[Data excerpts]
· · · · · · ·

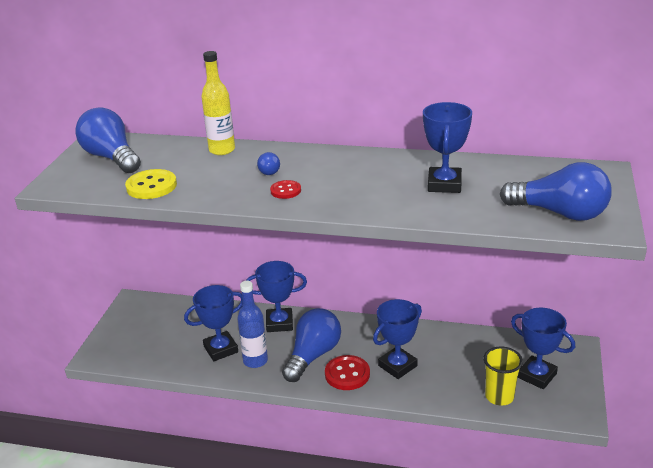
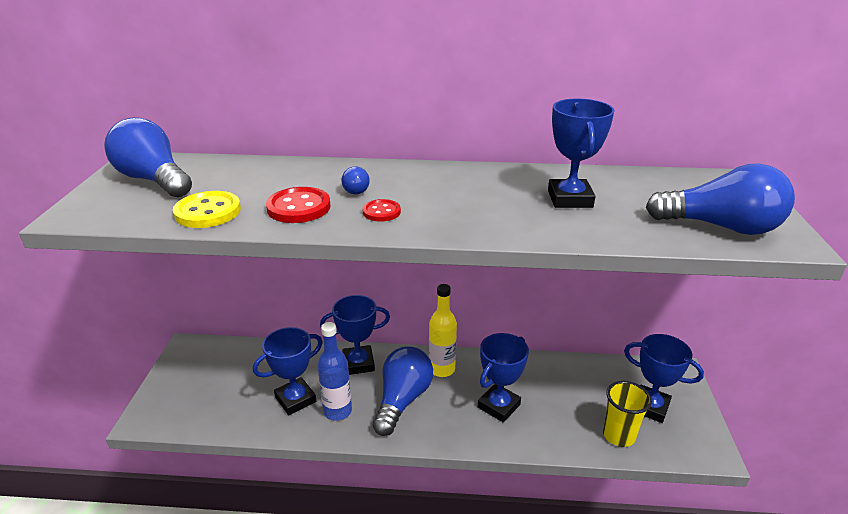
camera: 10 degrees left, 0 degrees up
(222, 150) = (292, 168): yellow bottle -> yellow bottle (442, 369)
(347, 374) = (445, 420): red button -> red button (298, 207)

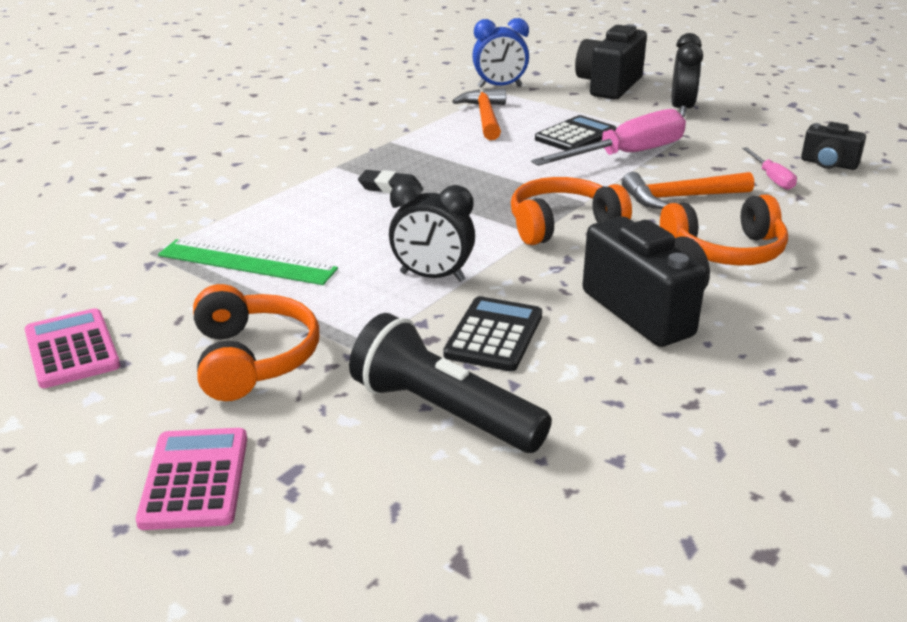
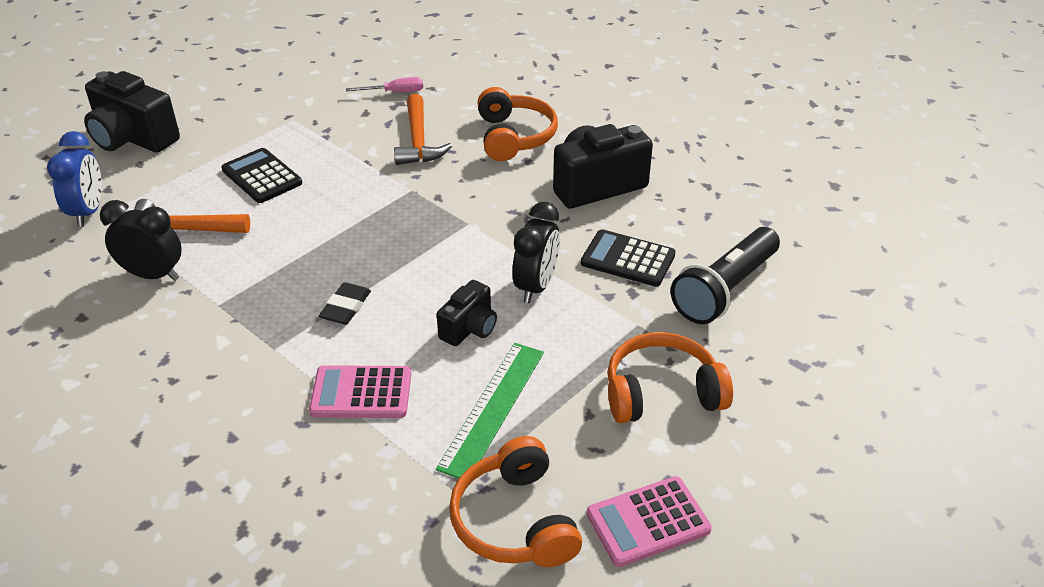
camera: 85 degrees left, 10 degrees up
(195, 479) = (814, 413): pink calculator -> pink calculator (361, 393)
(563, 225) = (455, 207): orange headphones -> orange headphones (515, 521)
(627, 155) = (320, 154): pink screwdriver -> none
(681, 109) = (224, 107): black clock -> black clock (153, 275)
(828, 164) = (377, 62): black camera -> black camera (469, 328)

· · · · · · ·

*Directions for this task:* Once you reach the line that contains "(627, 155) = (320, 154): pink", print it and every line after it exactly as written, stopping at the last line of the records and adding nothing.

*Final answer:*
(627, 155) = (320, 154): pink screwdriver -> none
(681, 109) = (224, 107): black clock -> black clock (153, 275)
(828, 164) = (377, 62): black camera -> black camera (469, 328)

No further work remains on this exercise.